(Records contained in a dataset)
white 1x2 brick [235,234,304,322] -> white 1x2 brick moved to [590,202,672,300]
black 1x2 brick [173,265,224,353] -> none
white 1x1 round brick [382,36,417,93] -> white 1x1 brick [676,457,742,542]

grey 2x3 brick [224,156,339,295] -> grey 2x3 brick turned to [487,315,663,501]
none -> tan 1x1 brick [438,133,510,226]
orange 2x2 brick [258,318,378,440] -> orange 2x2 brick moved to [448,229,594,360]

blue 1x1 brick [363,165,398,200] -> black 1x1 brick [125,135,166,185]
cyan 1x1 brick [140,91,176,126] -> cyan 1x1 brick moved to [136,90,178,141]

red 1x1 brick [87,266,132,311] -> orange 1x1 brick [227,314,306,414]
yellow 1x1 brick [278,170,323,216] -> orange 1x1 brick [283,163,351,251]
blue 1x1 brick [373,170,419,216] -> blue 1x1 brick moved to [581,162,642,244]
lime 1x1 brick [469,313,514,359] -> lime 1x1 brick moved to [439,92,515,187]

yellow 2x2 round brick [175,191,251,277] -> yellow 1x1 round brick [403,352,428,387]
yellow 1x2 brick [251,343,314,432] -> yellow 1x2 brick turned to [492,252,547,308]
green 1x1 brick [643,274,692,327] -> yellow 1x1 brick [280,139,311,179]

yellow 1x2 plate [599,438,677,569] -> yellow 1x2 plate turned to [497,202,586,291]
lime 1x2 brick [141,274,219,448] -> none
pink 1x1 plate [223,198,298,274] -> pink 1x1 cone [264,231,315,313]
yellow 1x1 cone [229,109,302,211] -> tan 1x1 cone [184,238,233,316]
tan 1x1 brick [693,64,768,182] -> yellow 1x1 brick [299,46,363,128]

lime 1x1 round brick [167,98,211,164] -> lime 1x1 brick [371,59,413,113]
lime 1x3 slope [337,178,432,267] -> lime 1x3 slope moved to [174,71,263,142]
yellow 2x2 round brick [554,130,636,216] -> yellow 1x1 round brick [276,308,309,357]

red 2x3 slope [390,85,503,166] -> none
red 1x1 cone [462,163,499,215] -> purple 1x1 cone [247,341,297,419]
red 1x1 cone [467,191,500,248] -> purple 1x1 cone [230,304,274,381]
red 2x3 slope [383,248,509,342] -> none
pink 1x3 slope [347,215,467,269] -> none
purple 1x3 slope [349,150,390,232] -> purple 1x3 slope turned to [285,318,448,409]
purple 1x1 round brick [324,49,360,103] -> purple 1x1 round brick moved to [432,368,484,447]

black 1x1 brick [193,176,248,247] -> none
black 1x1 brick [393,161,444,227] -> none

§ **HOW TO COMPLETE THIS TASK**
Repeat each record verbatim.

§ **TASK SOLUTION**
white 1x2 brick [235,234,304,322] -> white 1x2 brick moved to [590,202,672,300]
black 1x2 brick [173,265,224,353] -> none
white 1x1 round brick [382,36,417,93] -> white 1x1 brick [676,457,742,542]

grey 2x3 brick [224,156,339,295] -> grey 2x3 brick turned to [487,315,663,501]
none -> tan 1x1 brick [438,133,510,226]
orange 2x2 brick [258,318,378,440] -> orange 2x2 brick moved to [448,229,594,360]

blue 1x1 brick [363,165,398,200] -> black 1x1 brick [125,135,166,185]
cyan 1x1 brick [140,91,176,126] -> cyan 1x1 brick moved to [136,90,178,141]

red 1x1 brick [87,266,132,311] -> orange 1x1 brick [227,314,306,414]
yellow 1x1 brick [278,170,323,216] -> orange 1x1 brick [283,163,351,251]
blue 1x1 brick [373,170,419,216] -> blue 1x1 brick moved to [581,162,642,244]
lime 1x1 brick [469,313,514,359] -> lime 1x1 brick moved to [439,92,515,187]

yellow 2x2 round brick [175,191,251,277] -> yellow 1x1 round brick [403,352,428,387]
yellow 1x2 brick [251,343,314,432] -> yellow 1x2 brick turned to [492,252,547,308]
green 1x1 brick [643,274,692,327] -> yellow 1x1 brick [280,139,311,179]

yellow 1x2 plate [599,438,677,569] -> yellow 1x2 plate turned to [497,202,586,291]
lime 1x2 brick [141,274,219,448] -> none
pink 1x1 plate [223,198,298,274] -> pink 1x1 cone [264,231,315,313]
yellow 1x1 cone [229,109,302,211] -> tan 1x1 cone [184,238,233,316]
tan 1x1 brick [693,64,768,182] -> yellow 1x1 brick [299,46,363,128]

lime 1x1 round brick [167,98,211,164] -> lime 1x1 brick [371,59,413,113]
lime 1x3 slope [337,178,432,267] -> lime 1x3 slope moved to [174,71,263,142]
yellow 2x2 round brick [554,130,636,216] -> yellow 1x1 round brick [276,308,309,357]

red 2x3 slope [390,85,503,166] -> none
red 1x1 cone [462,163,499,215] -> purple 1x1 cone [247,341,297,419]
red 1x1 cone [467,191,500,248] -> purple 1x1 cone [230,304,274,381]
red 2x3 slope [383,248,509,342] -> none
pink 1x3 slope [347,215,467,269] -> none
purple 1x3 slope [349,150,390,232] -> purple 1x3 slope turned to [285,318,448,409]
purple 1x1 round brick [324,49,360,103] -> purple 1x1 round brick moved to [432,368,484,447]

black 1x1 brick [193,176,248,247] -> none
black 1x1 brick [393,161,444,227] -> none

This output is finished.